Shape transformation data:
*** Block opens ***
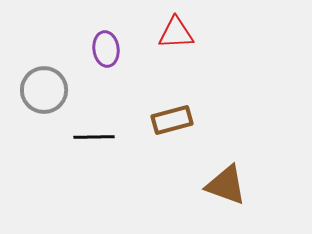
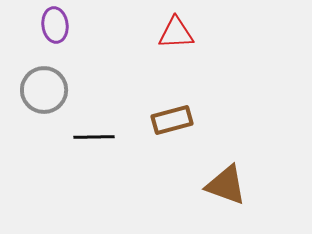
purple ellipse: moved 51 px left, 24 px up
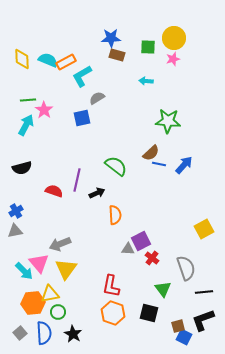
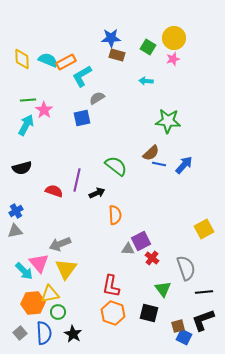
green square at (148, 47): rotated 28 degrees clockwise
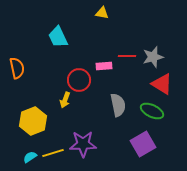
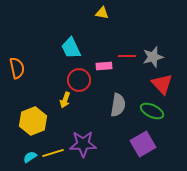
cyan trapezoid: moved 13 px right, 11 px down
red triangle: rotated 15 degrees clockwise
gray semicircle: rotated 20 degrees clockwise
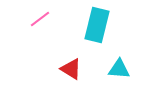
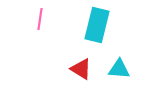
pink line: rotated 45 degrees counterclockwise
red triangle: moved 10 px right
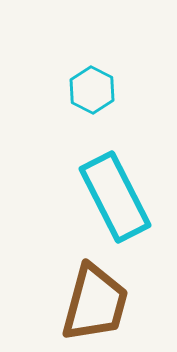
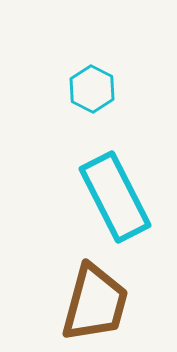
cyan hexagon: moved 1 px up
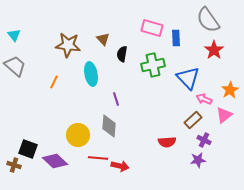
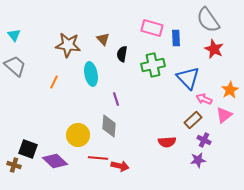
red star: moved 1 px up; rotated 12 degrees counterclockwise
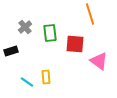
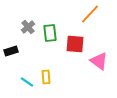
orange line: rotated 60 degrees clockwise
gray cross: moved 3 px right
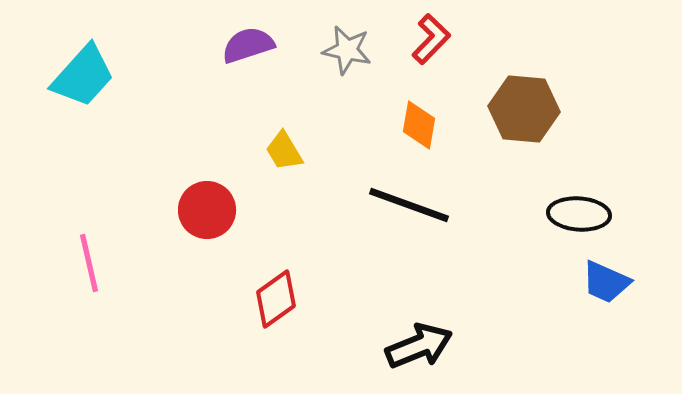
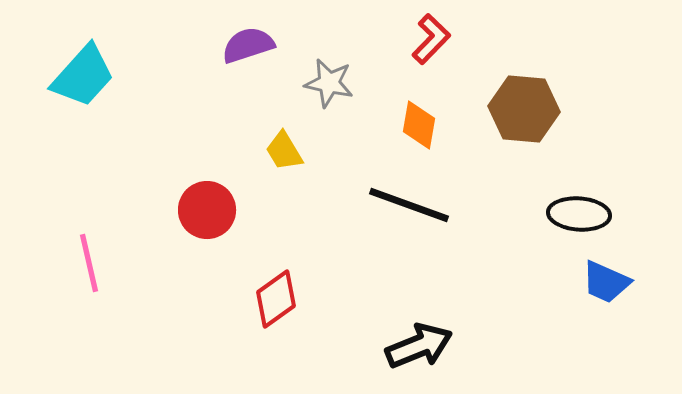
gray star: moved 18 px left, 33 px down
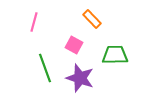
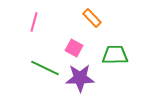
orange rectangle: moved 1 px up
pink square: moved 3 px down
green line: rotated 44 degrees counterclockwise
purple star: rotated 20 degrees counterclockwise
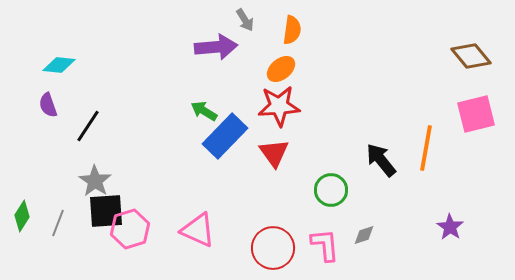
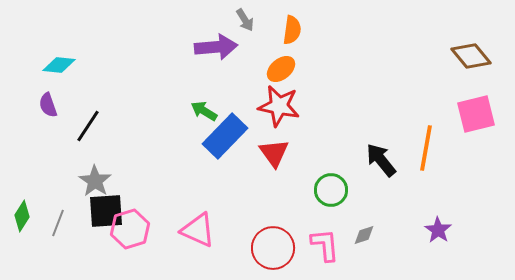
red star: rotated 15 degrees clockwise
purple star: moved 12 px left, 3 px down
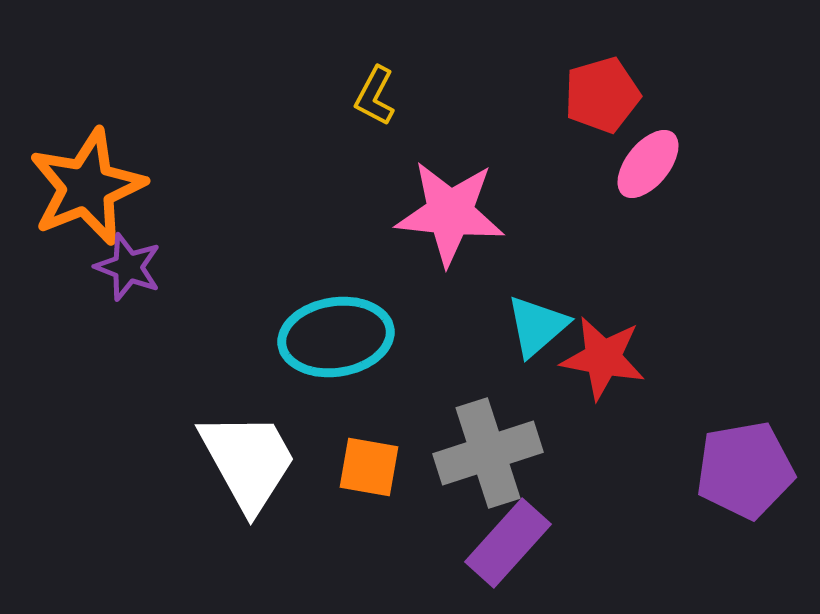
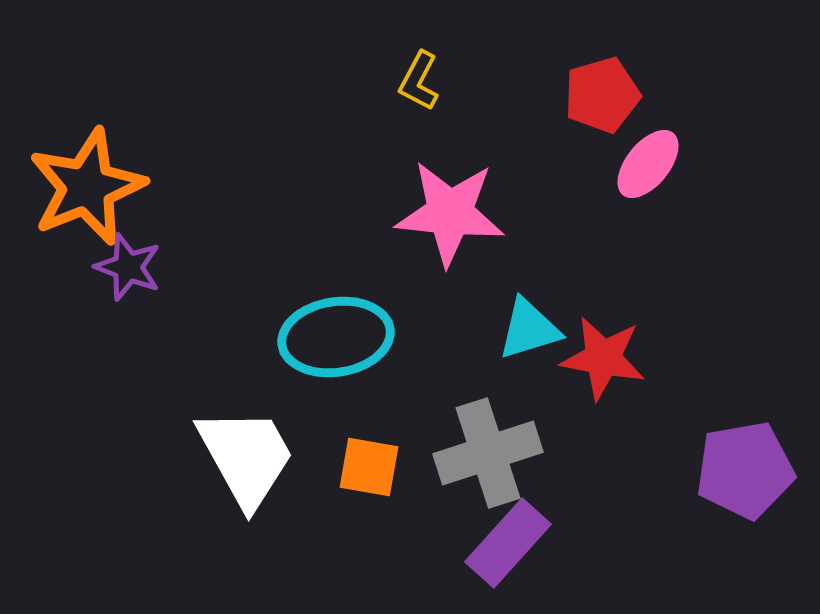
yellow L-shape: moved 44 px right, 15 px up
cyan triangle: moved 8 px left, 3 px down; rotated 24 degrees clockwise
white trapezoid: moved 2 px left, 4 px up
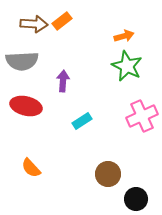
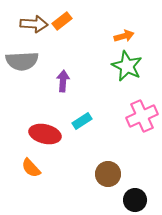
red ellipse: moved 19 px right, 28 px down
black circle: moved 1 px left, 1 px down
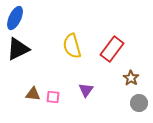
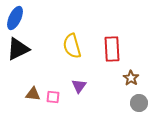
red rectangle: rotated 40 degrees counterclockwise
purple triangle: moved 7 px left, 4 px up
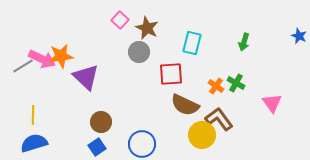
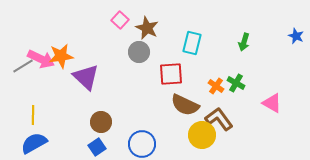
blue star: moved 3 px left
pink arrow: moved 1 px left
pink triangle: rotated 25 degrees counterclockwise
blue semicircle: rotated 12 degrees counterclockwise
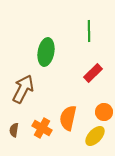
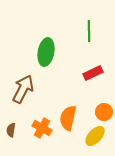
red rectangle: rotated 18 degrees clockwise
brown semicircle: moved 3 px left
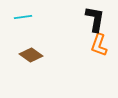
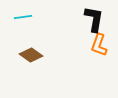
black L-shape: moved 1 px left
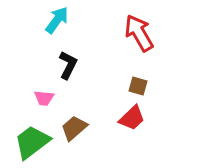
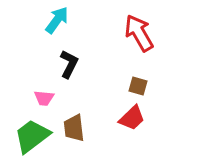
black L-shape: moved 1 px right, 1 px up
brown trapezoid: rotated 56 degrees counterclockwise
green trapezoid: moved 6 px up
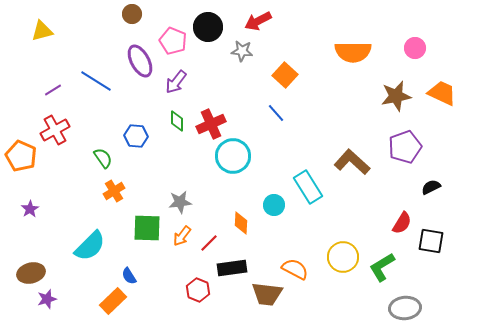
*** Block closes ***
▶ _How to complete this task_
Find all lines in the records that hold the word "ellipse". Copy them.

▶ _Answer to this problem_
purple ellipse: moved 51 px left, 24 px up
red ellipse: moved 19 px right, 28 px down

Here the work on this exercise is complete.